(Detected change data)
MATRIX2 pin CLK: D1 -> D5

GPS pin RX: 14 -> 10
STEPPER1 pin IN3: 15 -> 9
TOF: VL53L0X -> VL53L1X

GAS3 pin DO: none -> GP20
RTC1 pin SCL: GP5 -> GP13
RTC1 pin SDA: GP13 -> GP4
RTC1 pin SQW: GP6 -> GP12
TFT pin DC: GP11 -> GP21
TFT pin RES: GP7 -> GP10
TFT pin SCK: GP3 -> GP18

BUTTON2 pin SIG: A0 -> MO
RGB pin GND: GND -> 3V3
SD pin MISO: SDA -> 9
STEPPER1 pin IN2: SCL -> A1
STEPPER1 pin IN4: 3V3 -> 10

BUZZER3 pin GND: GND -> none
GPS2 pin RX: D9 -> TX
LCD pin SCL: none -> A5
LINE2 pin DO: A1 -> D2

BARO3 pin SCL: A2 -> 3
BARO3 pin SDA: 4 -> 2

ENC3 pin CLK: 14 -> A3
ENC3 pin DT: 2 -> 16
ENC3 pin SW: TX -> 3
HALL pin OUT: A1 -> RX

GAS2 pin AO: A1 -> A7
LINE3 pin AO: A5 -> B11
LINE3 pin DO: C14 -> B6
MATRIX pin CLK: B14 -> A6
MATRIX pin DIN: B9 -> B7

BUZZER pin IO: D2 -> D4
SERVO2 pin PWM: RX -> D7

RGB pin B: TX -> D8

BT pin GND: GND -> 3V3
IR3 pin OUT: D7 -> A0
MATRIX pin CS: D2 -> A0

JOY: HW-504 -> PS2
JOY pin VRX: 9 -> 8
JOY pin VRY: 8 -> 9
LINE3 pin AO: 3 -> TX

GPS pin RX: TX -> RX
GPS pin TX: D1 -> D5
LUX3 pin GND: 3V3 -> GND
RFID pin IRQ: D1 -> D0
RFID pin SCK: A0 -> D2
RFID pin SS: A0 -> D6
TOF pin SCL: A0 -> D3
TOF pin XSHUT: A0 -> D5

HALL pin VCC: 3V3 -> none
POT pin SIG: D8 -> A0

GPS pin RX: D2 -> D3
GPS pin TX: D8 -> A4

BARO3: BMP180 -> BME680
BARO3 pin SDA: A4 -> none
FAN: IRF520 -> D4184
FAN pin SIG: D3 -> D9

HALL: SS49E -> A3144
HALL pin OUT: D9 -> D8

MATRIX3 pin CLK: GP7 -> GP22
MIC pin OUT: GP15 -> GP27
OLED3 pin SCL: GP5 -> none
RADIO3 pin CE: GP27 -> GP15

**WORK ITEM**: Using the data above, say how many lines include the word "none". Write only that number.

**RESPONSE BOX**: 6